▸ **Available data**
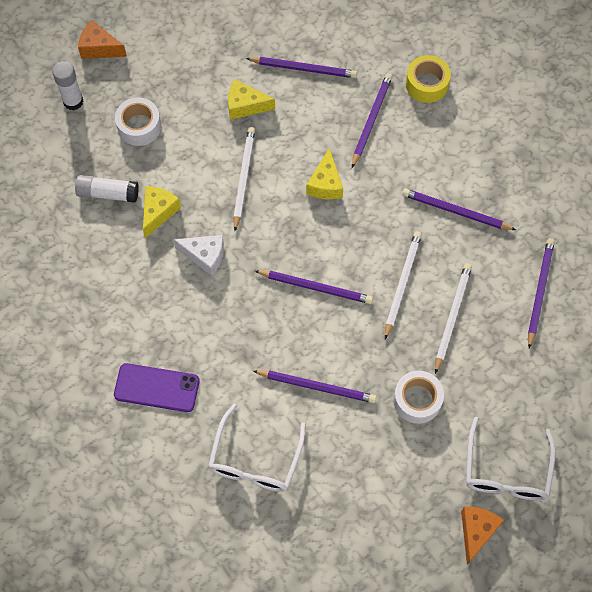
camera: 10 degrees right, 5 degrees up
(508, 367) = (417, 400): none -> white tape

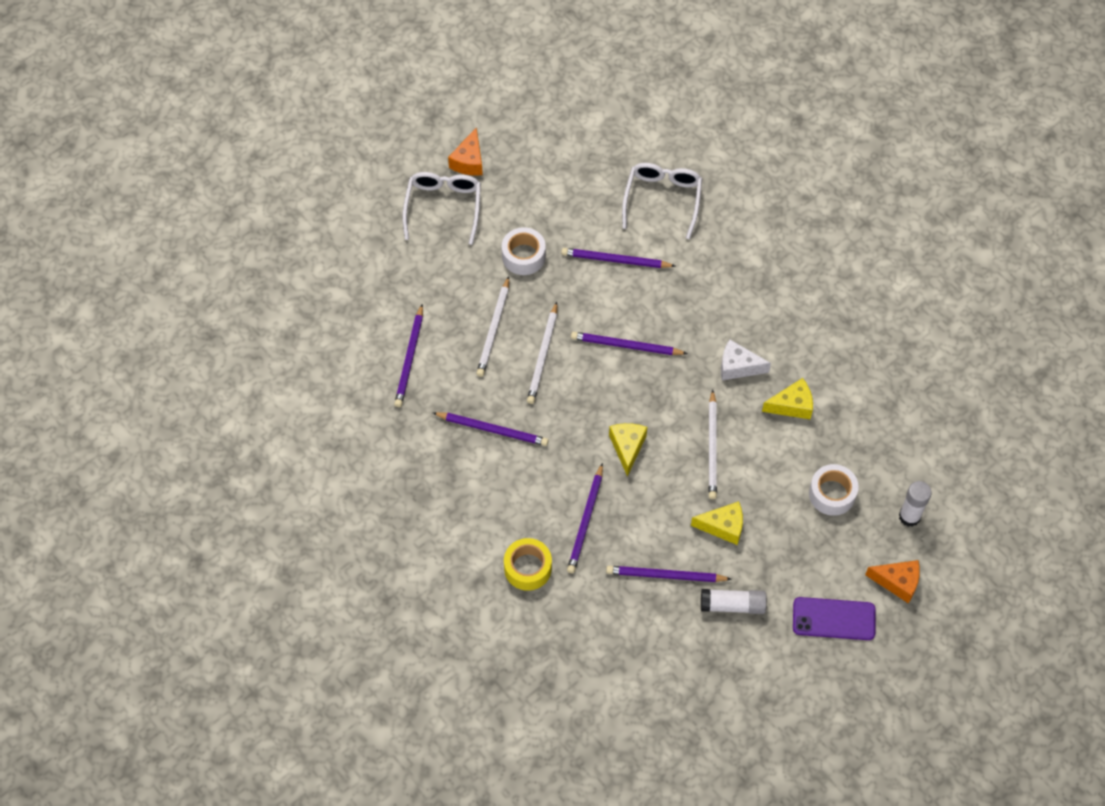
camera: 175 degrees right, 5 degrees down
(108, 193) = (847, 420): white glue stick -> white glue stick (732, 605)
(156, 388) = (760, 248): purple phone -> purple phone (833, 619)
(158, 212) = (792, 405): yellow cheese -> yellow cheese turned 120 degrees counterclockwise

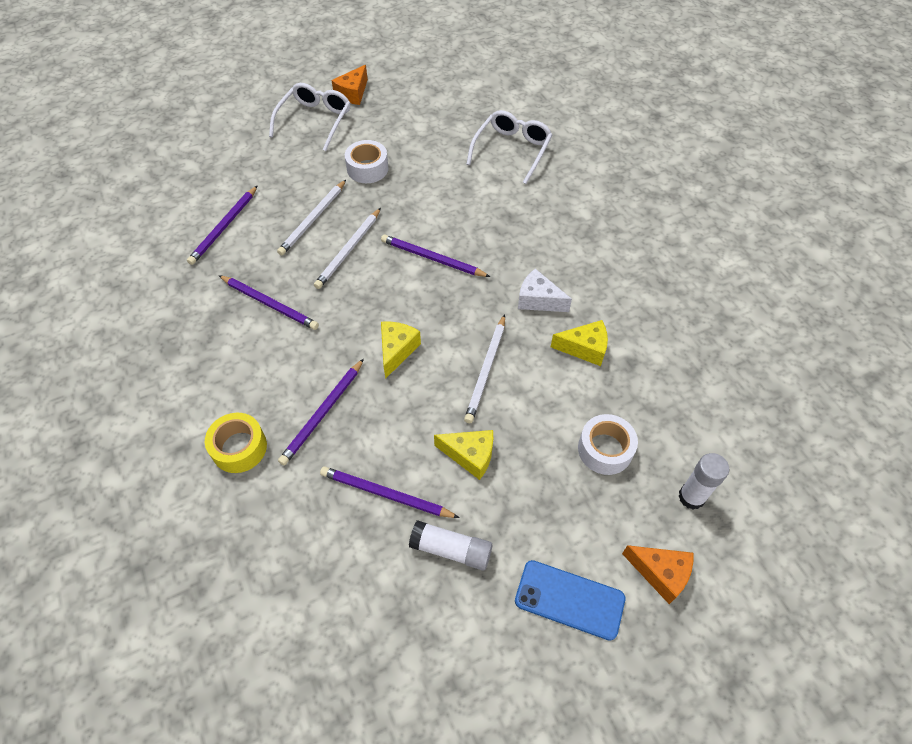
camera: 15 degrees right, 5 degrees down
(615, 260) = (450, 187): purple pencil -> none
(833, 619) = (569, 599): purple phone -> blue phone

▸ **Problem**
In the copy, include no pictures; otherwise transcribe the entries exactly.

▸ **Task result**
camera: 10 degrees right, 5 degrees up
(508, 367) = (417, 400): none -> white tape

camera: 175 degrees right, 5 degrees down
(108, 193) = (847, 420): white glue stick -> white glue stick (732, 605)
(156, 388) = (760, 248): purple phone -> purple phone (833, 619)
(158, 212) = (792, 405): yellow cheese -> yellow cheese turned 120 degrees counterclockwise

camera: 15 degrees right, 5 degrees down
(615, 260) = (450, 187): purple pencil -> none
(833, 619) = (569, 599): purple phone -> blue phone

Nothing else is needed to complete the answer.